- PROBLEM TO WORK ON -
Beginning with the line that holds "R228: 22 (COM, P201/1) -> 22 (COM, N008)" in the data below, give again every line through the one that holds "V204: AC 24V (COM, N008) -> AC 2V (COM, N008)", exactly as written.
DATA: Begin
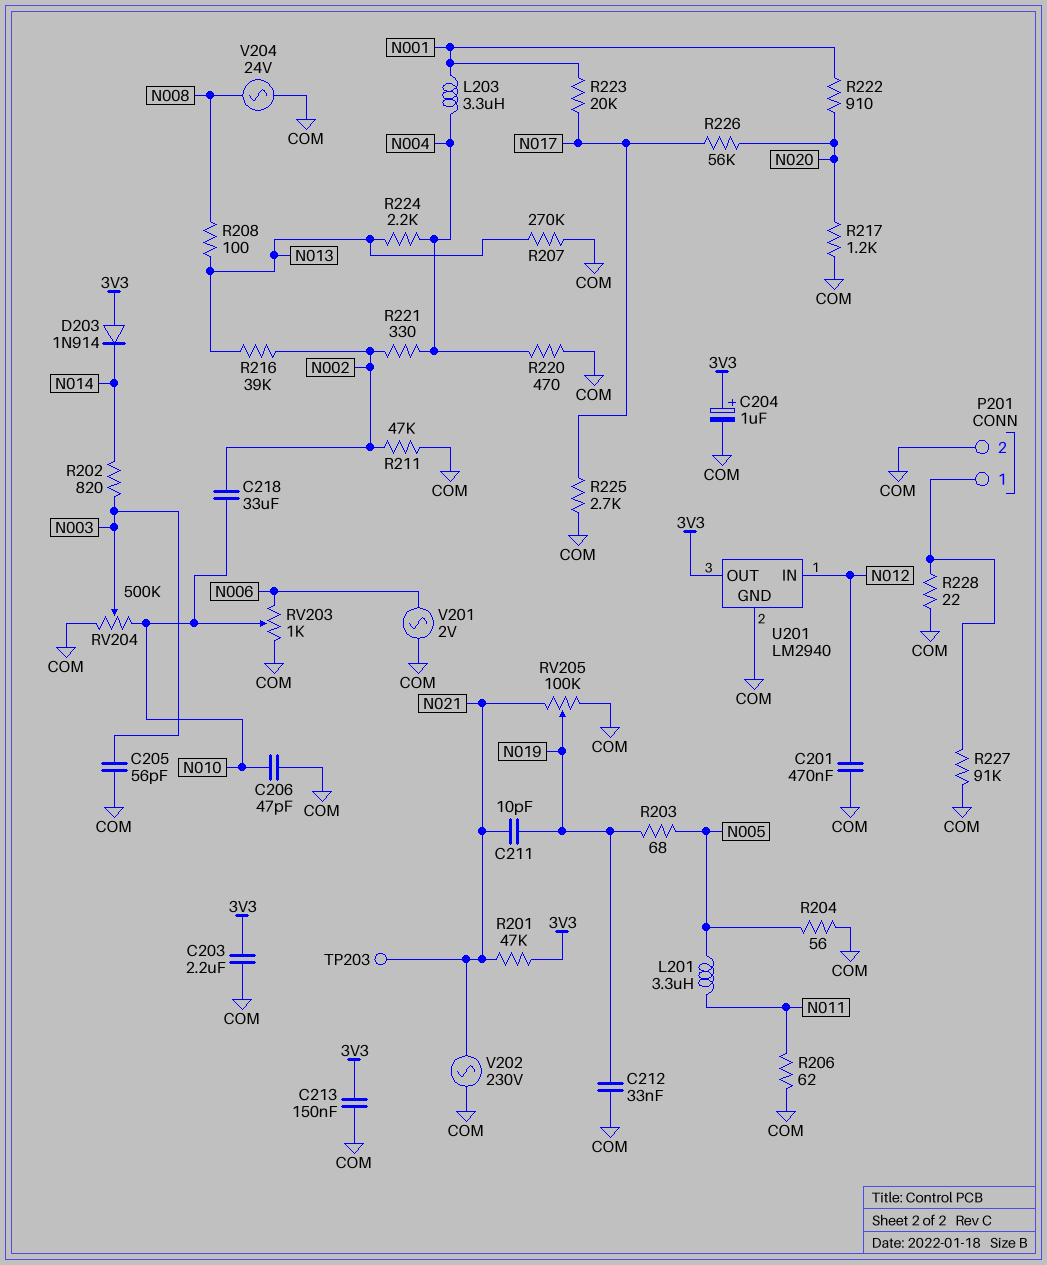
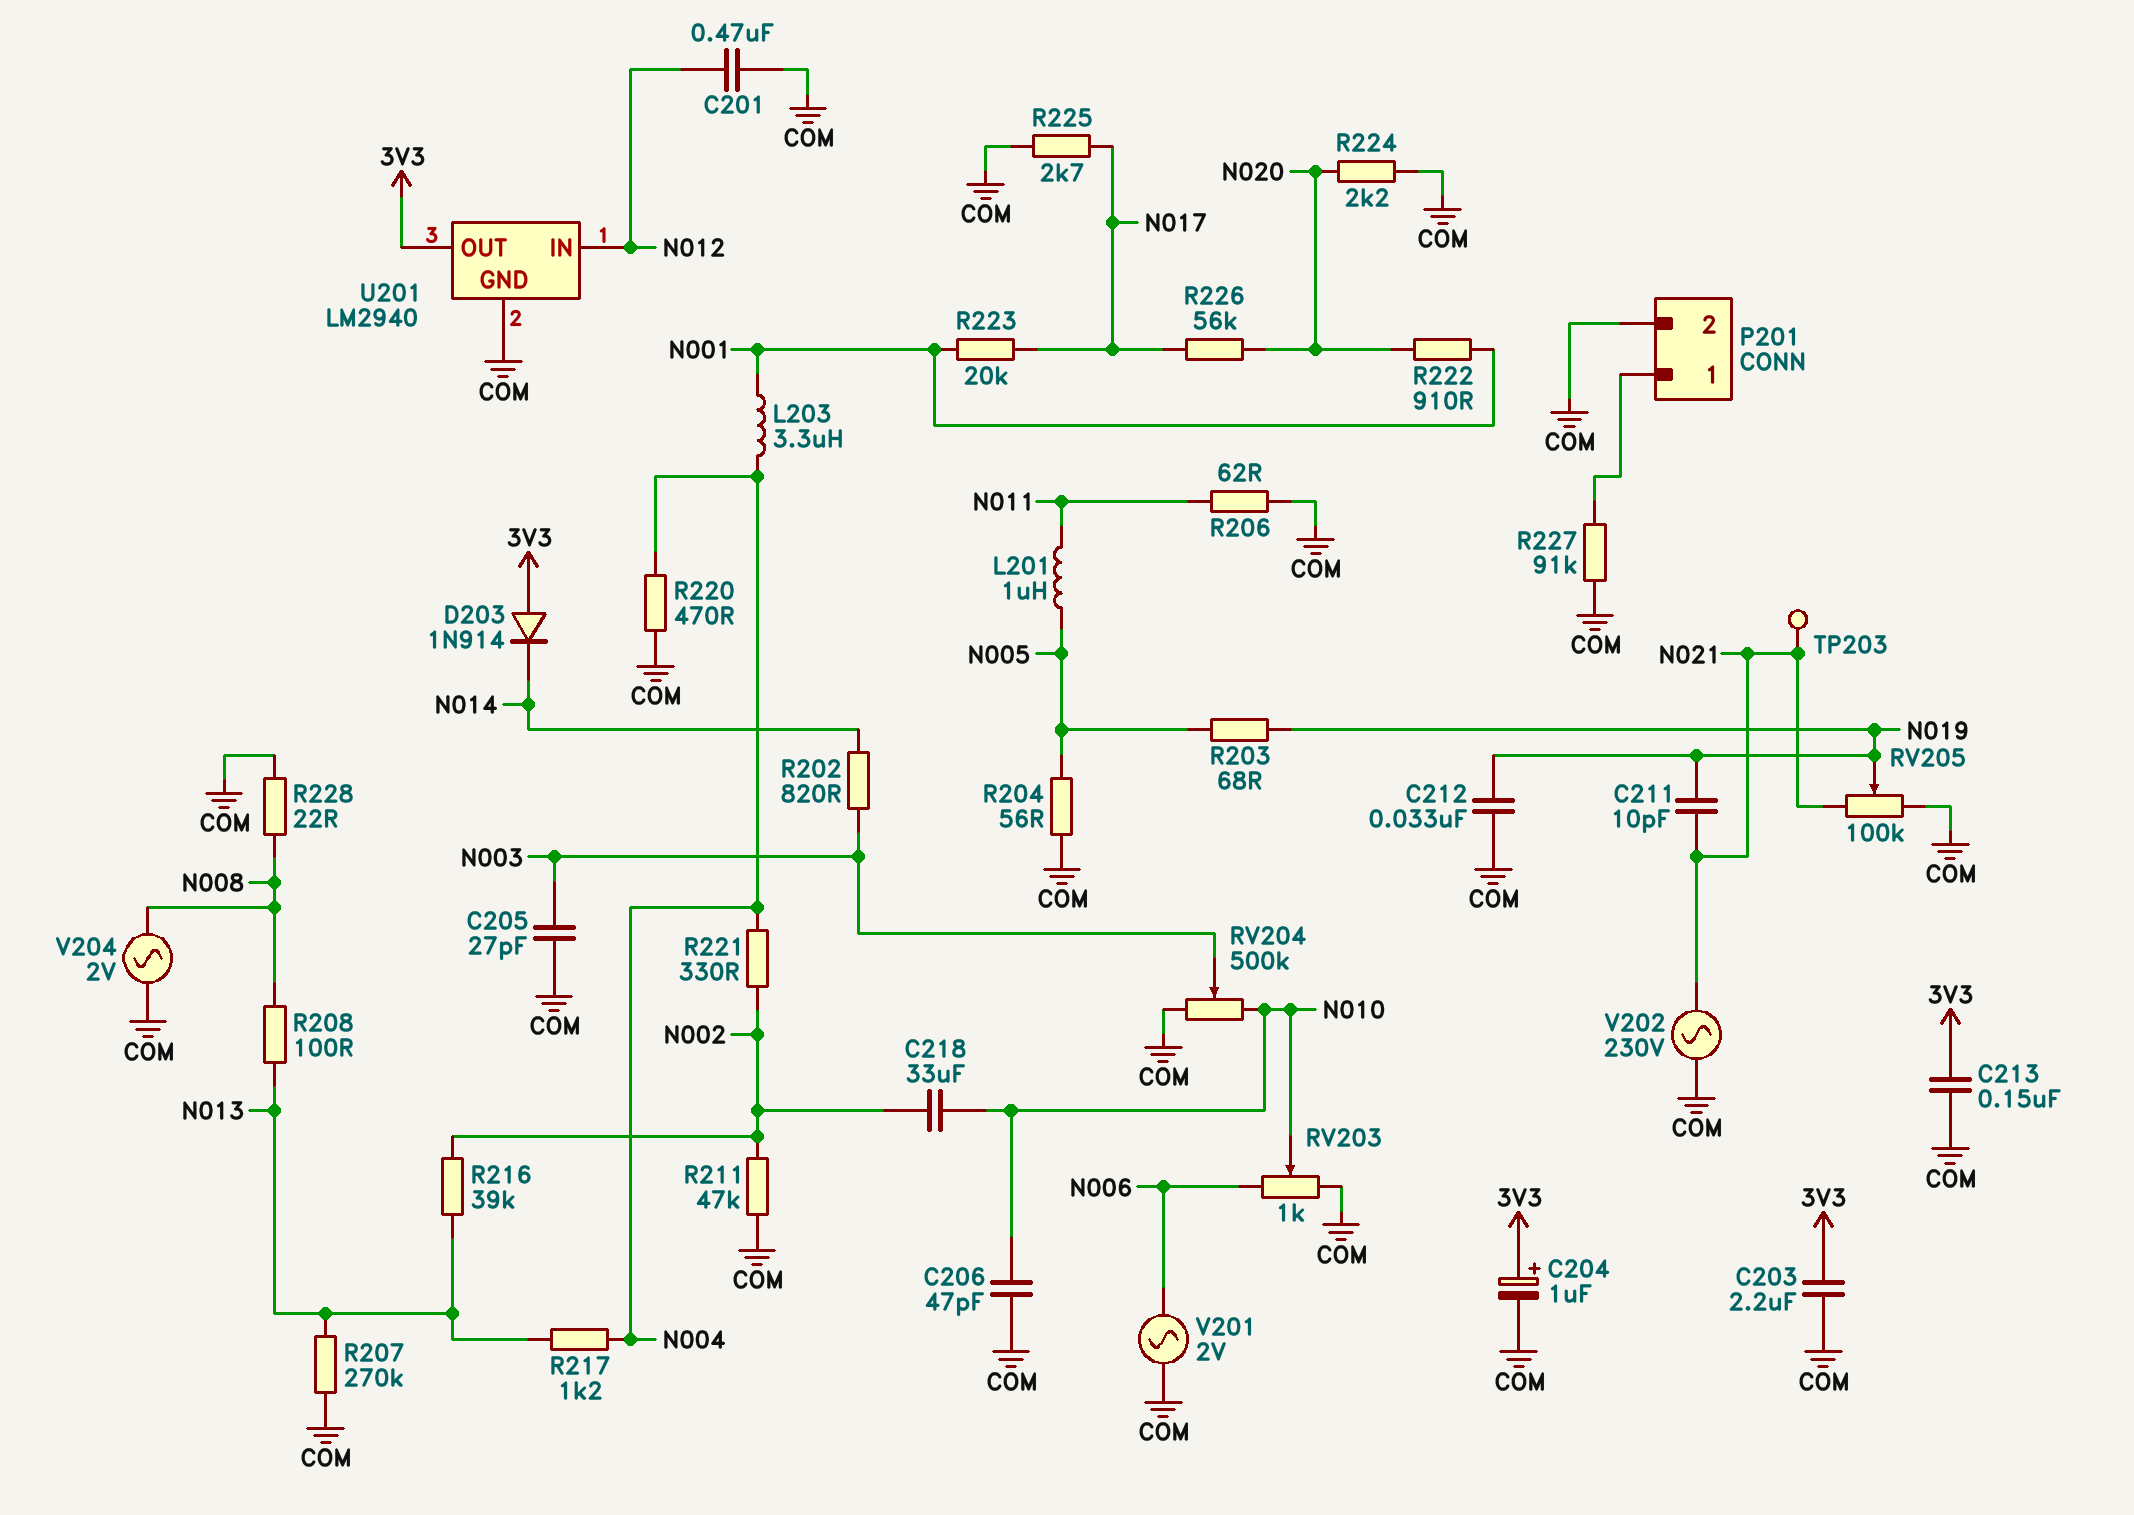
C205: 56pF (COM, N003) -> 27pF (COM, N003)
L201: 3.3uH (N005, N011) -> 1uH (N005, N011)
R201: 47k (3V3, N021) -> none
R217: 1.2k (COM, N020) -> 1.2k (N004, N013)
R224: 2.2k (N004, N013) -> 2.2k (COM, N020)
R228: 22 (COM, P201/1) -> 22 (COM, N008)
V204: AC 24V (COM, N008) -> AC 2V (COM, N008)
DATA: End
DATA: Begin
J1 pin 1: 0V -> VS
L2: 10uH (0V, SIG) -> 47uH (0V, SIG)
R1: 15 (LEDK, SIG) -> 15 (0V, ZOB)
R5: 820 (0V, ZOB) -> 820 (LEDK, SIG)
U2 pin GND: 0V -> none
DATA: End
DATA: Begin
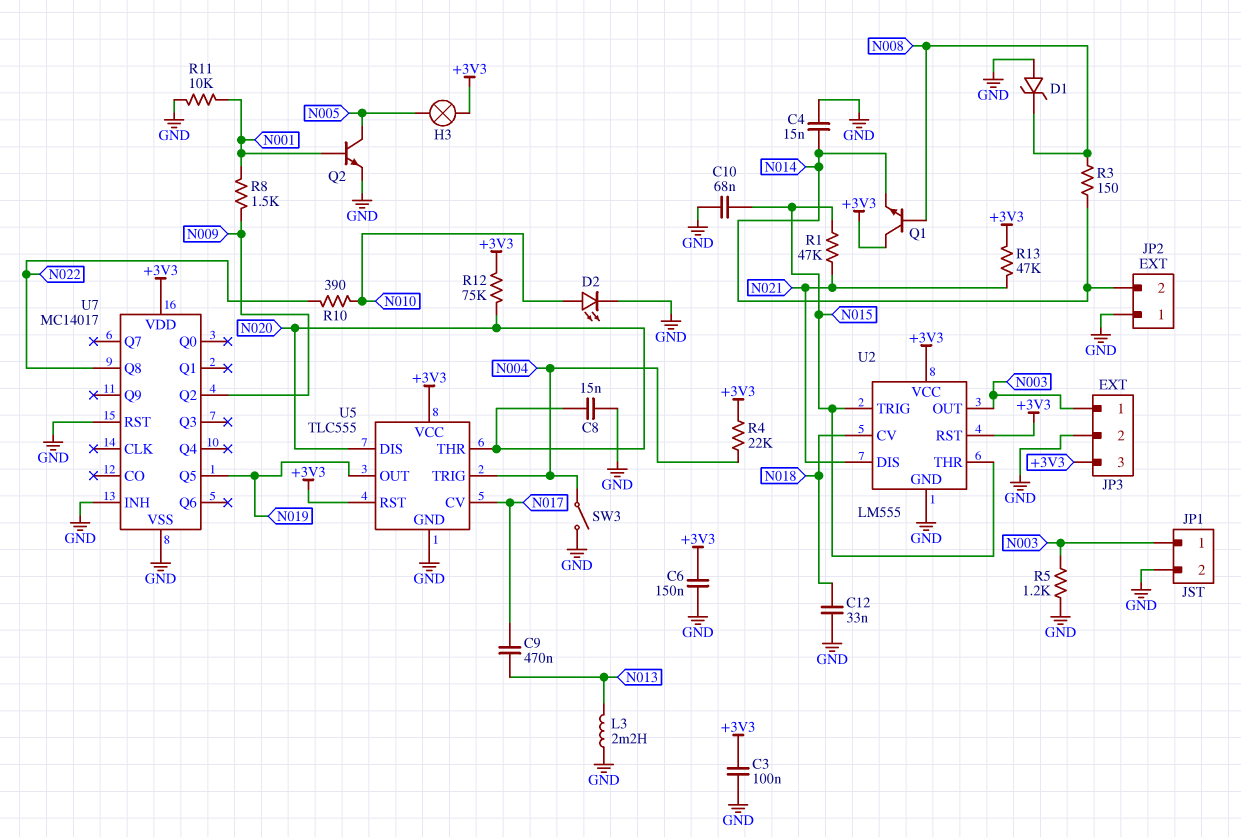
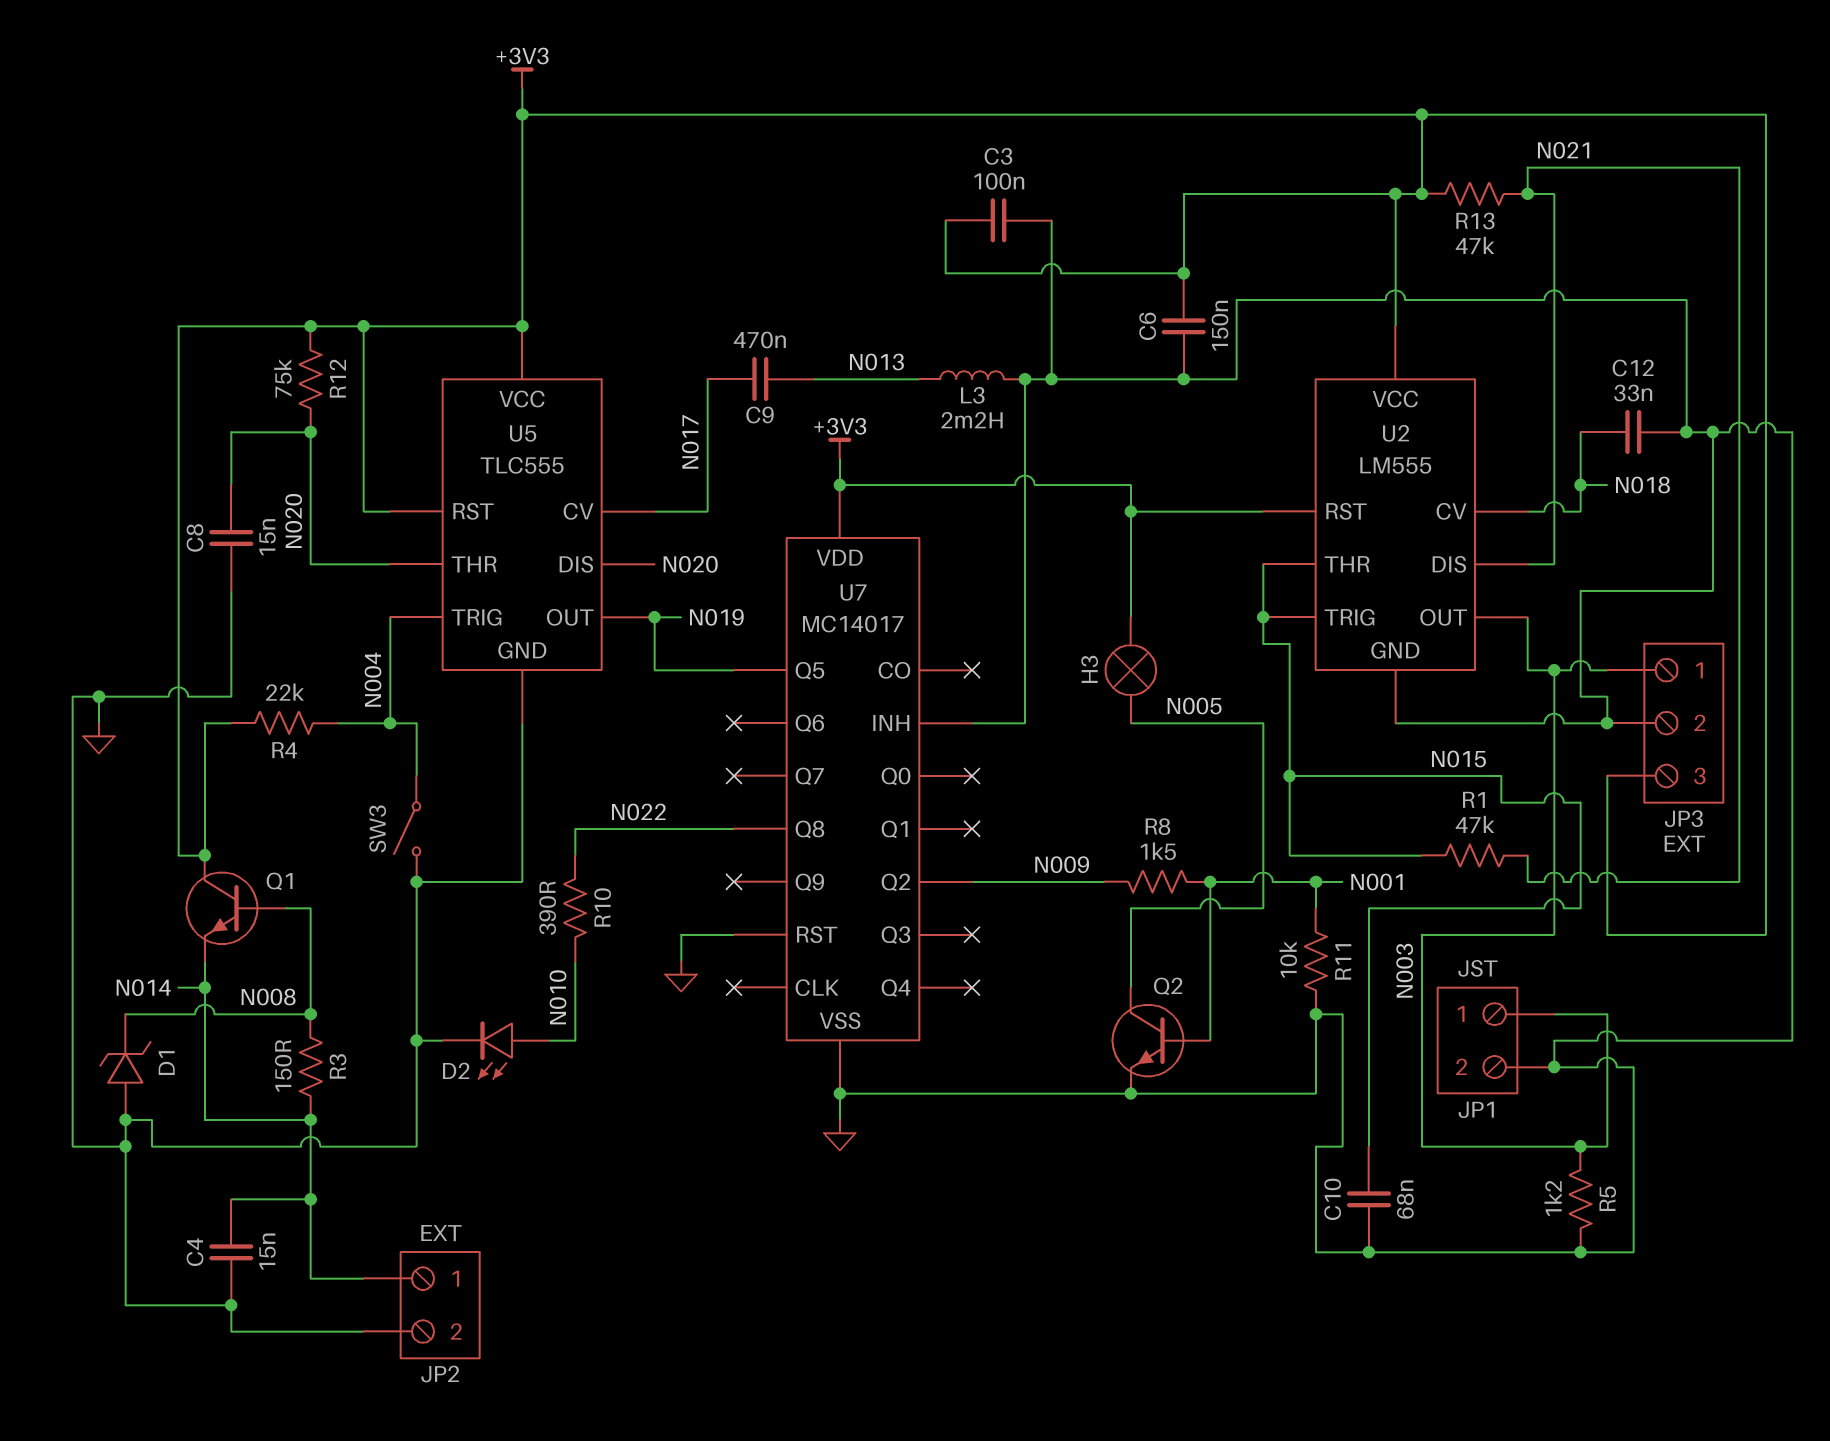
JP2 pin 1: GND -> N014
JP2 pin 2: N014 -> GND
DATA: End
- SOLUTION FOR THIS TASK -
R228: 22 (COM, P201/1) -> 22 (COM, N008)
V204: AC 24V (COM, N008) -> AC 2V (COM, N008)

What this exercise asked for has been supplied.